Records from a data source
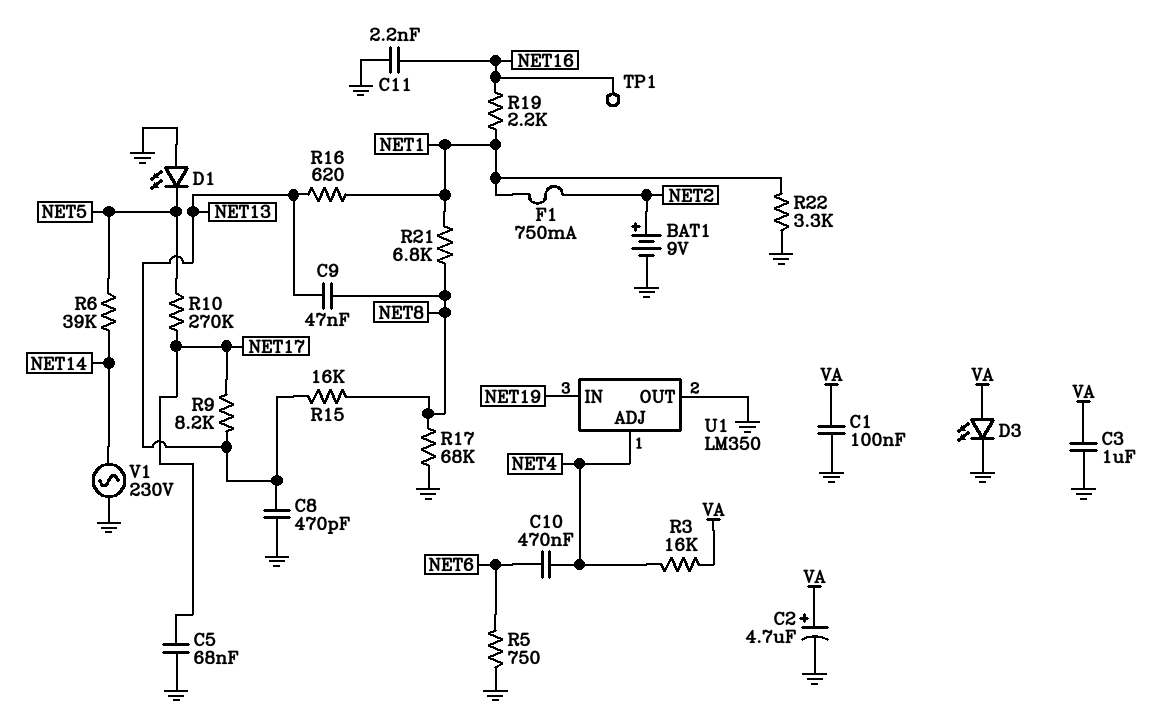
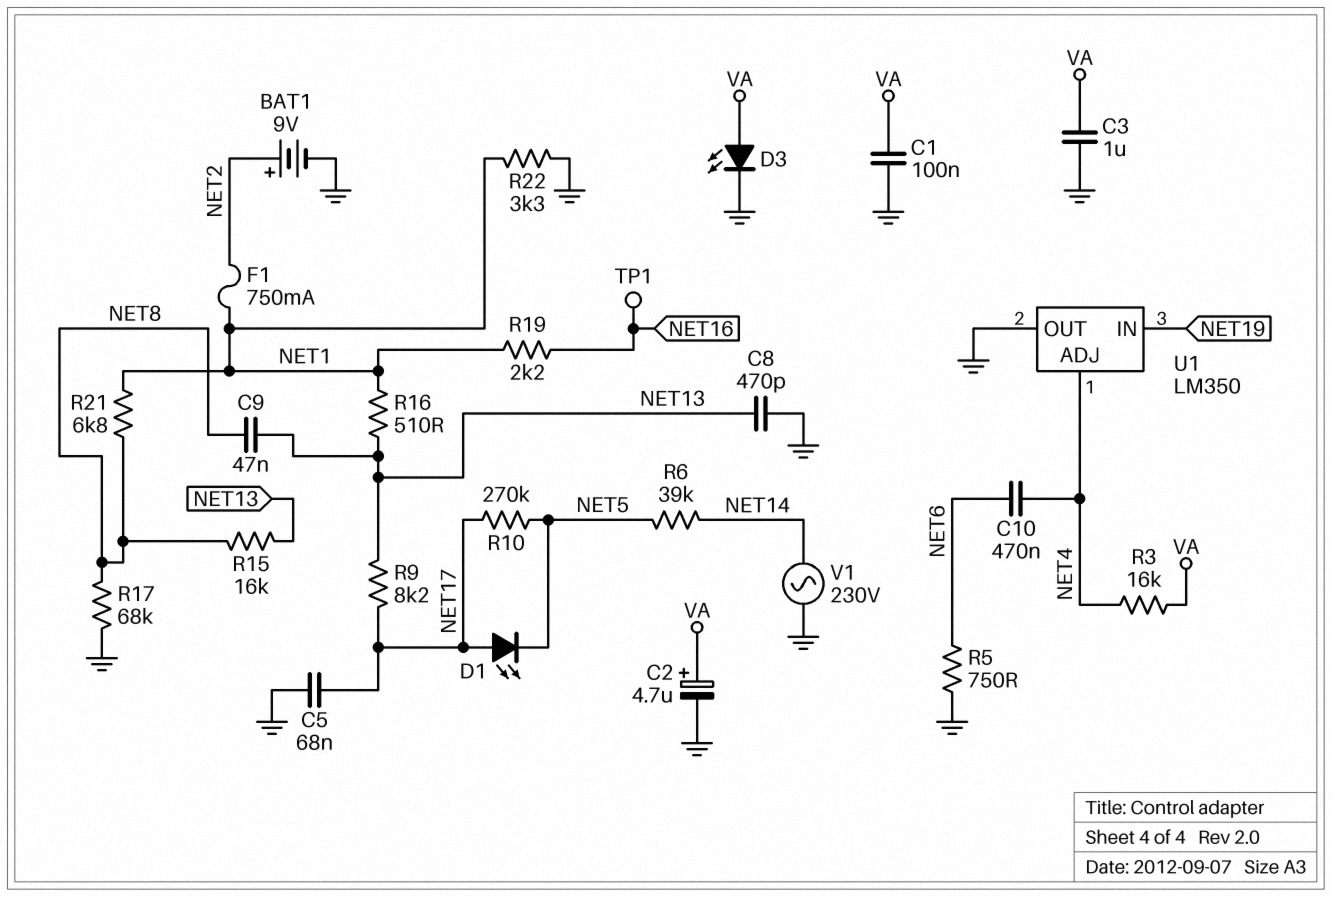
C11: 2.2nF (GND, NET16) -> none
D1: LED (A GND, K NET5) -> LED (A NET17, K NET5)
R16: 620 (NET1, NET13) -> 510 (NET1, NET13)

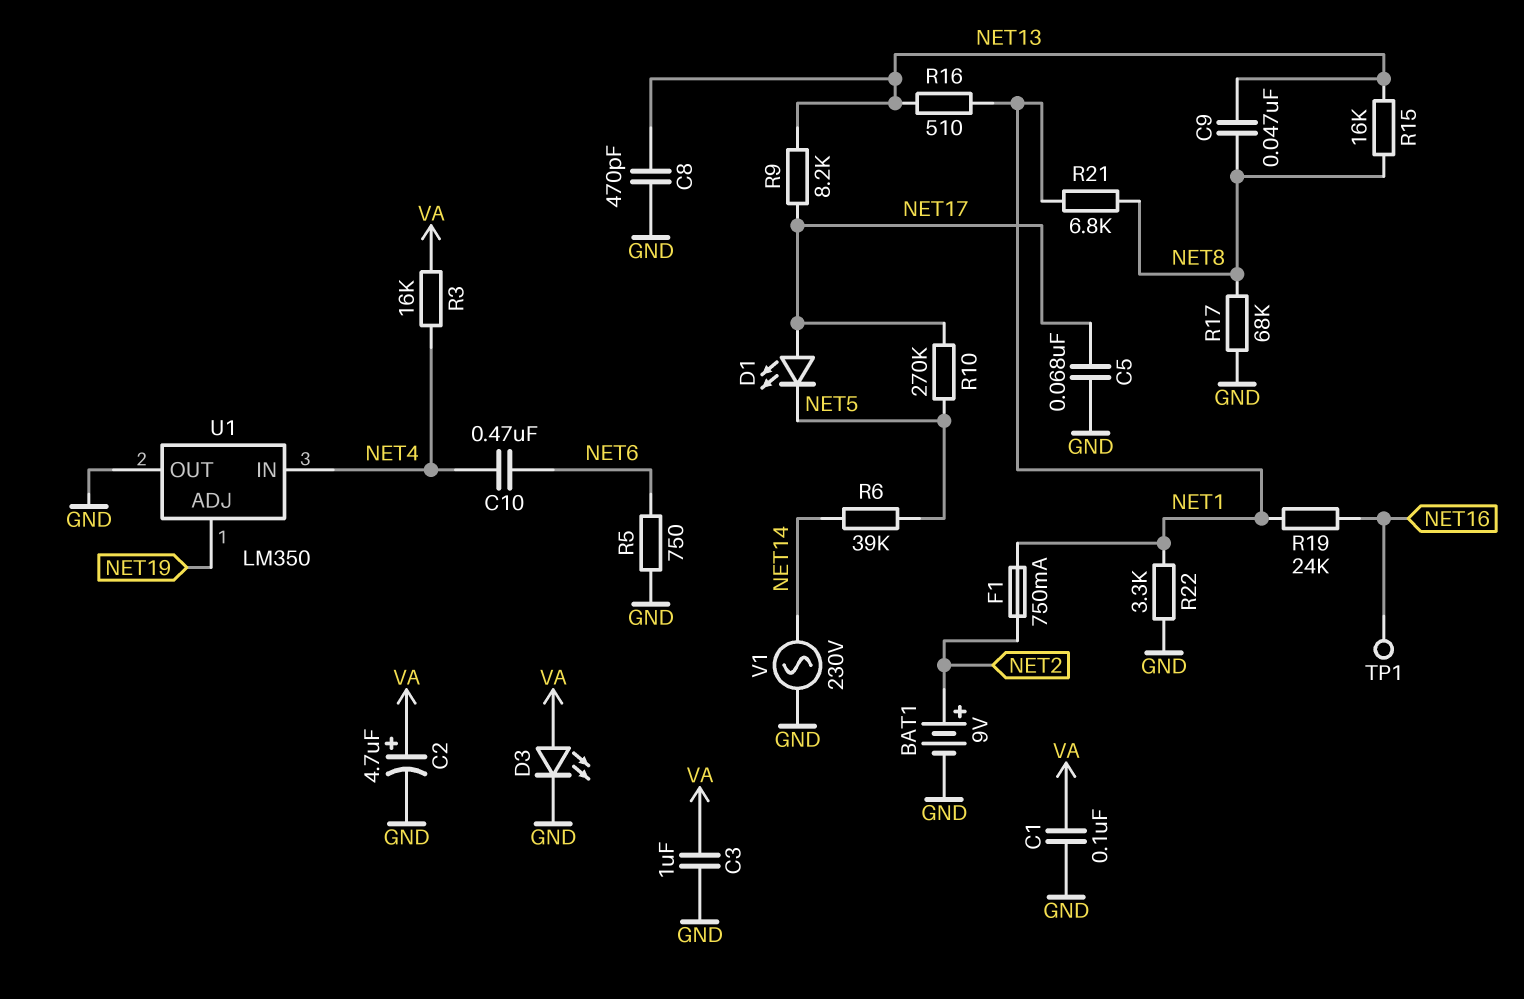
R19: 2.2k (NET1, NET16) -> 24k (NET1, NET16)
U1 pin ADJ: NET4 -> NET19
U1 pin IN: NET19 -> NET4

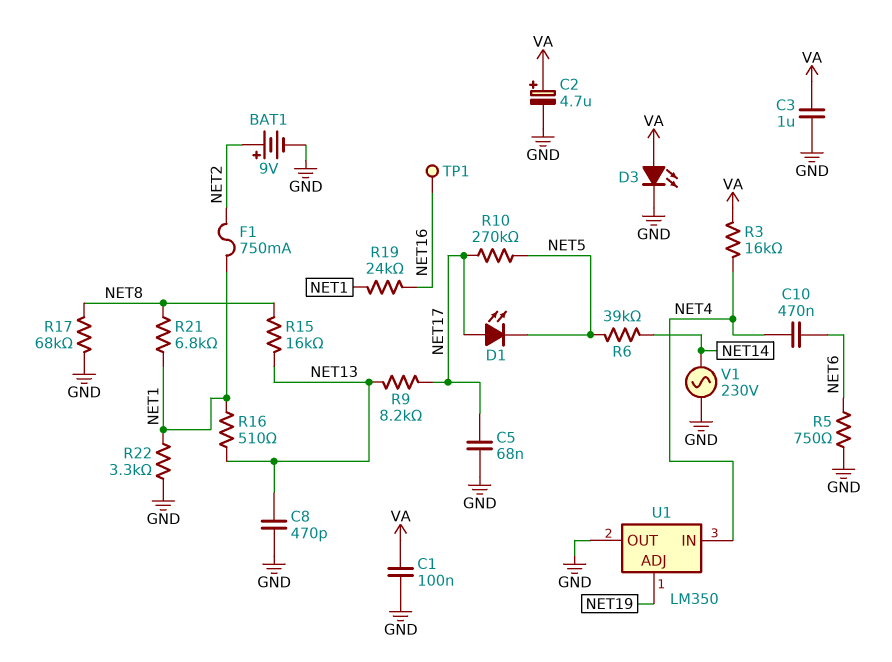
C9: 47nF (NET8, NET13) -> none

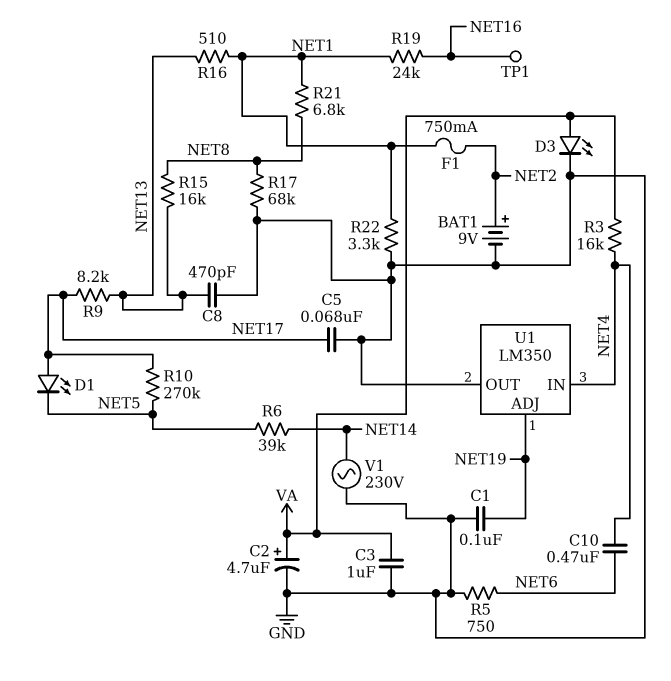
C1: 100nF (GND, VA) -> 100nF (GND, NET19)

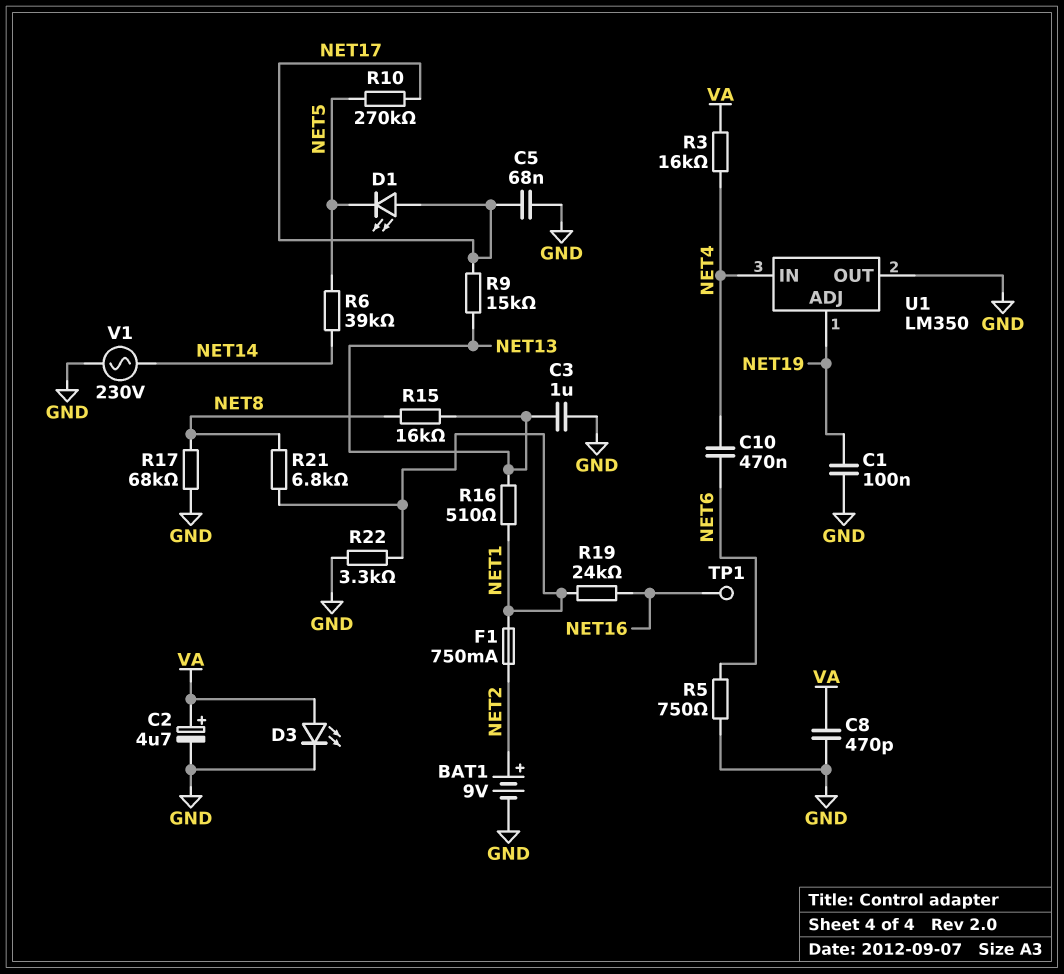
C3: 1uF (GND, VA) -> 1uF (GND, NET13)
C8: 470pF (GND, NET13) -> 470pF (GND, VA)
R9: 8.2k (NET13, NET17) -> 15k (NET13, NET17)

Work instruction
For the word "none", count the lines of the records that contain it and give only the number.

Written answer
2